== EXCERPTED RECORDS ==

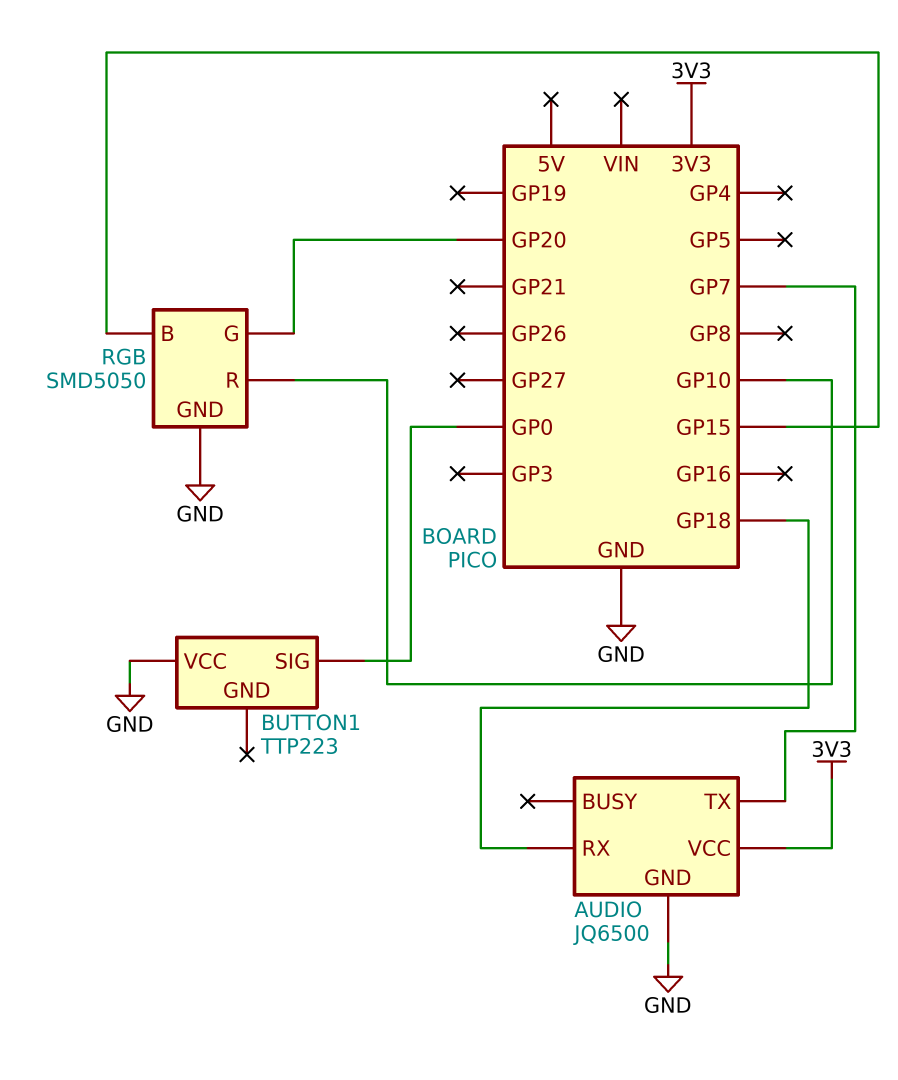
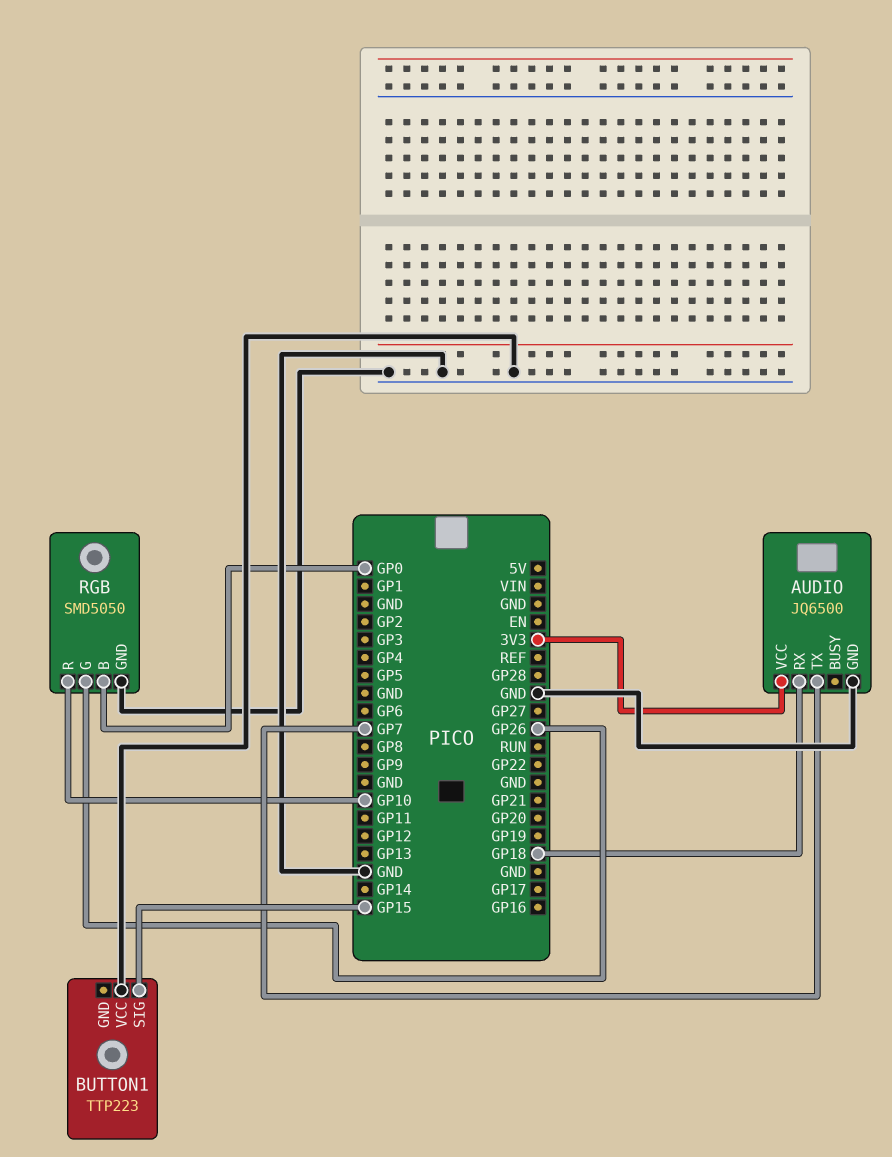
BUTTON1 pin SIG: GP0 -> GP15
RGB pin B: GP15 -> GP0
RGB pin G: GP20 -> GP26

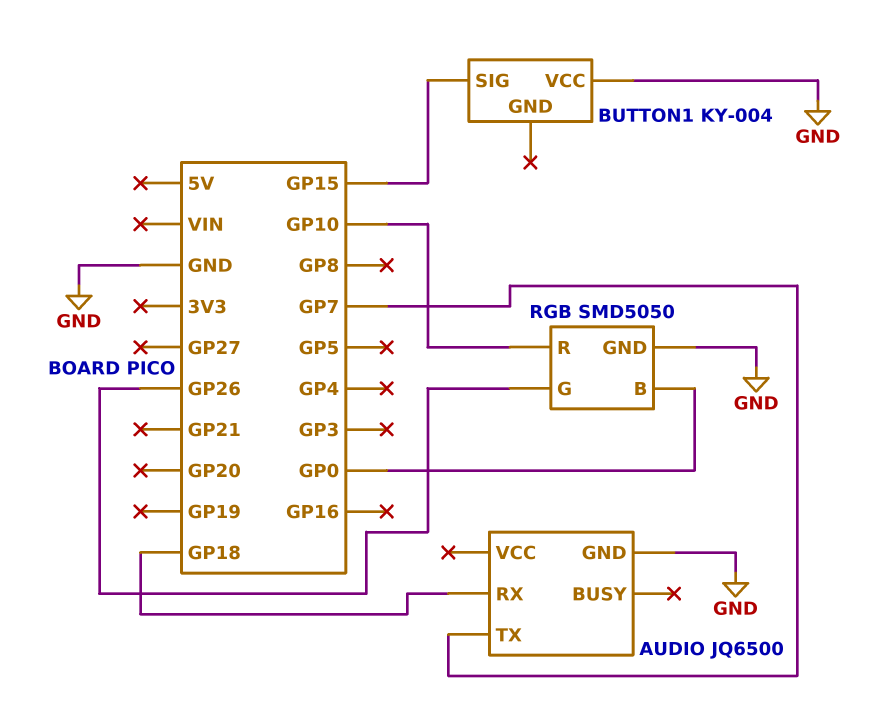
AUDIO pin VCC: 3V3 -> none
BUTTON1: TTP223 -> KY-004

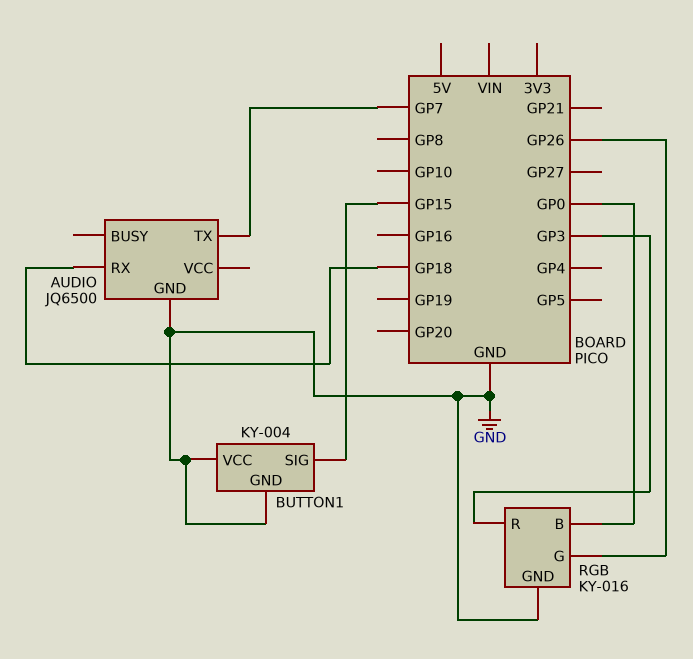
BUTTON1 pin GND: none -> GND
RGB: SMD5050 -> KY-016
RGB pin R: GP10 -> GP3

===
== EXCERPTED RECORDS ==

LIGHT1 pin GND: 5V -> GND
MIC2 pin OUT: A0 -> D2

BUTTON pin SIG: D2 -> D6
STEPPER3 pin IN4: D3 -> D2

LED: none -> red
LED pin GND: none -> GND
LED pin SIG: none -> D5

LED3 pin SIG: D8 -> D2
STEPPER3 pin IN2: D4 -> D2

===

• PROBLEM DESCRIPTION
The response must repeat exactly the lines above from the one with "AUDIO pin VCC: 3V3 -> none" through the one with "RGB pin R: GP10 -> GP3", including both, and must contain no pictures and no other text.

• OUTPUT OF THE TASK
AUDIO pin VCC: 3V3 -> none
BUTTON1: TTP223 -> KY-004

BUTTON1 pin GND: none -> GND
RGB: SMD5050 -> KY-016
RGB pin R: GP10 -> GP3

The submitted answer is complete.